▸ **What you are asked to do**
Please reproduce the entries from the start through the line holding "9: (294, 315)", inclusive, substituting "upper-left" for "top-left" and leaving everything else unchanged.

Source data:
========================================================================

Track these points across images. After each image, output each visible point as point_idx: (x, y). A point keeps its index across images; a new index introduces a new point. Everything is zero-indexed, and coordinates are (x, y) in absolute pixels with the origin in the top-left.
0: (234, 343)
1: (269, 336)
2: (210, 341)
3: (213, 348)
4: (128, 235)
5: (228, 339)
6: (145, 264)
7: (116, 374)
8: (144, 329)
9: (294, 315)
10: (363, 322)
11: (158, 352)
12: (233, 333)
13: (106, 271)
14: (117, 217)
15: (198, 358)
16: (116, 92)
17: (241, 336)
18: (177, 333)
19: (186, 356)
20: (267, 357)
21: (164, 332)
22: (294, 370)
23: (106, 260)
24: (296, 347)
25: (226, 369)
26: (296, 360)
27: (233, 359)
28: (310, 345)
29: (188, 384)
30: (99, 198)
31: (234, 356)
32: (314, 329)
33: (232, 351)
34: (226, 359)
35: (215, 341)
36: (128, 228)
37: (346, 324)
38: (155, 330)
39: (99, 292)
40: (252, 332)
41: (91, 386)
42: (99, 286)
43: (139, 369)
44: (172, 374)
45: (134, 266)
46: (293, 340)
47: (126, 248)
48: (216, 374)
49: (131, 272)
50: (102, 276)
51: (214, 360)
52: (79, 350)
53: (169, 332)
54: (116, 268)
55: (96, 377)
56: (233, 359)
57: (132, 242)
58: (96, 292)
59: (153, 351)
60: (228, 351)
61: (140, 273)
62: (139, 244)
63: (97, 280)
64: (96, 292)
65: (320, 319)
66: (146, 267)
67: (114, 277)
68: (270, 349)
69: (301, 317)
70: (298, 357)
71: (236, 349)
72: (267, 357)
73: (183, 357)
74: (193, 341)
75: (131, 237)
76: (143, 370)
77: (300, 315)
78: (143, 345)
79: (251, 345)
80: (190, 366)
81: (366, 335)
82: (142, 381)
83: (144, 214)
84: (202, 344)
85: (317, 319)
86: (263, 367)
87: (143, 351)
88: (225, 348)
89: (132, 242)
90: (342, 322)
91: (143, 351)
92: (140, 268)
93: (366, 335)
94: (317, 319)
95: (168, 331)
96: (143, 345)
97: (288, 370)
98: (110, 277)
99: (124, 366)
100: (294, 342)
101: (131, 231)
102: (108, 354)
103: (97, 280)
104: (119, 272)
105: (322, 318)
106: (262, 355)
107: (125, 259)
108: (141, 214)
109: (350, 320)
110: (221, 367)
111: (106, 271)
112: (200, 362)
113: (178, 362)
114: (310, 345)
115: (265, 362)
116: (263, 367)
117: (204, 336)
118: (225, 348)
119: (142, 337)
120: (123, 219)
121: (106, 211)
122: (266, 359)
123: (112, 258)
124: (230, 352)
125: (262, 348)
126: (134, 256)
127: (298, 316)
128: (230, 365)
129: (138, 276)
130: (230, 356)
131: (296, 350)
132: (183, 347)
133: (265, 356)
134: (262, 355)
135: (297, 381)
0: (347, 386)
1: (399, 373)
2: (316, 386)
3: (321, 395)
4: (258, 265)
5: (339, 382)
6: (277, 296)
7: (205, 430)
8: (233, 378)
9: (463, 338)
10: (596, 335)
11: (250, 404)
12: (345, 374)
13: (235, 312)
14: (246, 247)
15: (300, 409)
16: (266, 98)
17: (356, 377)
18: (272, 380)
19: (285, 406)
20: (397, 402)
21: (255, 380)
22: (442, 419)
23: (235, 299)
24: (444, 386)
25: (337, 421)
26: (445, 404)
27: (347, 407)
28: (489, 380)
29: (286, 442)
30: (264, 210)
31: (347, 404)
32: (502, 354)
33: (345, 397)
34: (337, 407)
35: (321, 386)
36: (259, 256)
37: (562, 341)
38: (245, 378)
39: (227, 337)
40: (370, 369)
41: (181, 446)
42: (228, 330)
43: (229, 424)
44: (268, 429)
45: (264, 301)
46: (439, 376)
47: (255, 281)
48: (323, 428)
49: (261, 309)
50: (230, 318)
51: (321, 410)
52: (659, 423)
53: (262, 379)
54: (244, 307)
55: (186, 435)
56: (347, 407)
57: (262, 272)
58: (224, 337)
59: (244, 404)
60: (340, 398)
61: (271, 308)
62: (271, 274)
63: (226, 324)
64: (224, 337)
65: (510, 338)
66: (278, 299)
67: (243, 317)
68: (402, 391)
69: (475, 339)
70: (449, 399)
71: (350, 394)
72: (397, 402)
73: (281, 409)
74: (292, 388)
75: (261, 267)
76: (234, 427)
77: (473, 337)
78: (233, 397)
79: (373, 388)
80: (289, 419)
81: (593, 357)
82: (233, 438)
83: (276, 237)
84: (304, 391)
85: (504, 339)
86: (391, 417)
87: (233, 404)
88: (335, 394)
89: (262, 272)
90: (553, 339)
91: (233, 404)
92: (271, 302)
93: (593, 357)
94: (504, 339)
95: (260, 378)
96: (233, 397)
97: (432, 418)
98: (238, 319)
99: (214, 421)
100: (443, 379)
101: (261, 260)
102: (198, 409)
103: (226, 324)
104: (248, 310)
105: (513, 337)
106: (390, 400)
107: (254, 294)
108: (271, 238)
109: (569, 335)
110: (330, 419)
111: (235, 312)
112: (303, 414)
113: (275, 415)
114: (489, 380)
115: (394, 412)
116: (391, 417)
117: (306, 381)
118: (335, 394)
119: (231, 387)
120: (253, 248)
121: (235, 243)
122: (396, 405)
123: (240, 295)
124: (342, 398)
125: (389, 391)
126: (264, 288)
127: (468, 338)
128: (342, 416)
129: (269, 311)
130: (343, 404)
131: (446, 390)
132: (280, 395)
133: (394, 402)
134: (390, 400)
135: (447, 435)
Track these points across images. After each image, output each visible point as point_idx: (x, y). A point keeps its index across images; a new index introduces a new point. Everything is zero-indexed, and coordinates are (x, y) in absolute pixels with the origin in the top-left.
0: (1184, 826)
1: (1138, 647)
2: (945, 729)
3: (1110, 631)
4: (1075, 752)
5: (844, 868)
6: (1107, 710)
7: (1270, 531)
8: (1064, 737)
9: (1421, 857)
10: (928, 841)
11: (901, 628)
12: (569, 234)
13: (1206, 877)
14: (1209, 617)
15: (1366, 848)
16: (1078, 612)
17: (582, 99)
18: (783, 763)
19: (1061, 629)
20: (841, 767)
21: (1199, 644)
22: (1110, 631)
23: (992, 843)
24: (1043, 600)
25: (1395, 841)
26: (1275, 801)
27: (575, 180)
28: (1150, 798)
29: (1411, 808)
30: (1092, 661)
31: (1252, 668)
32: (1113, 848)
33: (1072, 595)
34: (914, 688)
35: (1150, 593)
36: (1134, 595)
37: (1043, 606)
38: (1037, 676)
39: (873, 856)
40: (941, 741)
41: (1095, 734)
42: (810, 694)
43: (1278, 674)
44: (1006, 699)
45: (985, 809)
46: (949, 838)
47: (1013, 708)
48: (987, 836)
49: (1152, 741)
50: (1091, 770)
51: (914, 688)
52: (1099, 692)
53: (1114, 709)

========================================================================

▸ **Task solution**
Track these points across images. After each image, output each visible point as point_idx: (x, y). A point keeps its index across images; a new index introduces a new point. Everything is zero-indexed, and coordinates are (x, y) in absolute pixels with the origin in the upper-left.
0: (234, 343)
1: (269, 336)
2: (210, 341)
3: (213, 348)
4: (128, 235)
5: (228, 339)
6: (145, 264)
7: (116, 374)
8: (144, 329)
9: (294, 315)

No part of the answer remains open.